BRIEF:
Each of the entries below is to be written out exactly, and the images skipped.

----

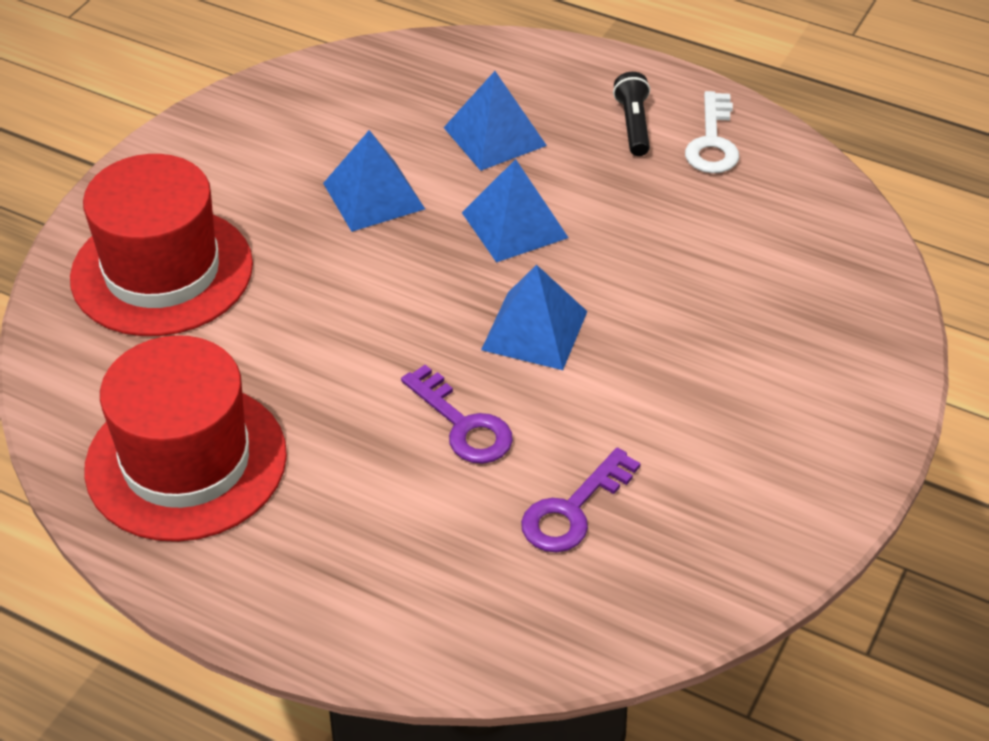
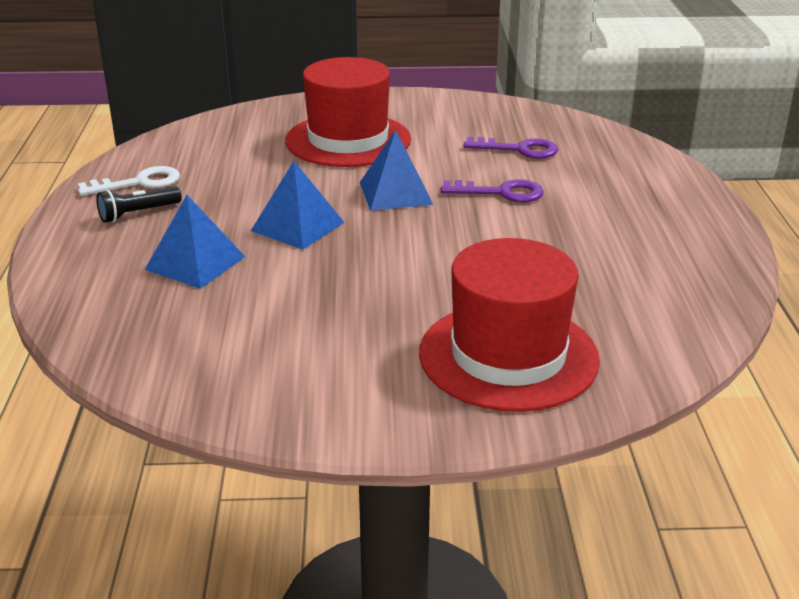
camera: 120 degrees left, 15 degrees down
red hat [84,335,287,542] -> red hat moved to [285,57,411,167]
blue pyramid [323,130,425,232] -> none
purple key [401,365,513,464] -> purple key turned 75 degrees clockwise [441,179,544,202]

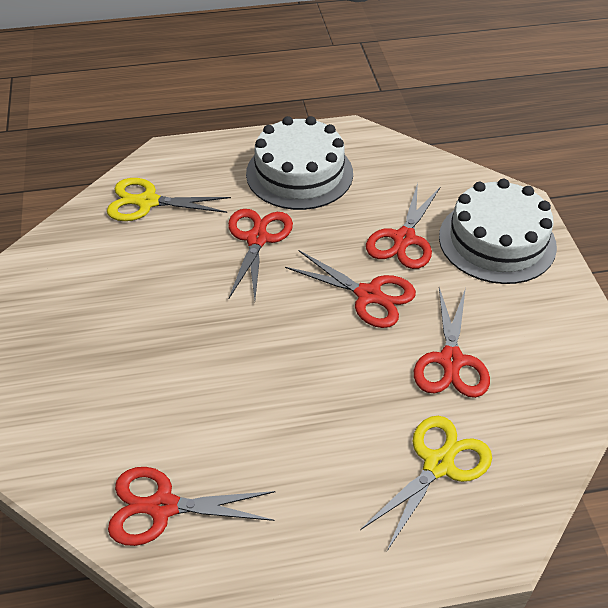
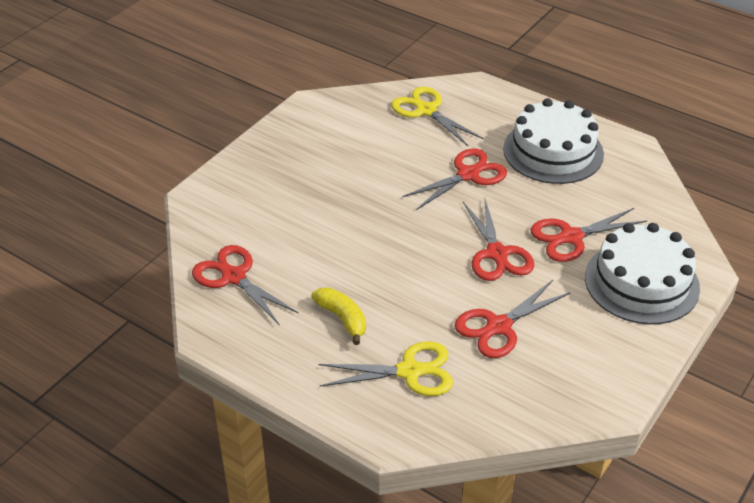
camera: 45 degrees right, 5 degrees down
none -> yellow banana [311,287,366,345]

----

EXERCISE ANSWER:
camera: 120 degrees left, 15 degrees down
red hat [84,335,287,542] -> red hat moved to [285,57,411,167]
blue pyramid [323,130,425,232] -> none
purple key [401,365,513,464] -> purple key turned 75 degrees clockwise [441,179,544,202]

camera: 45 degrees right, 5 degrees down
none -> yellow banana [311,287,366,345]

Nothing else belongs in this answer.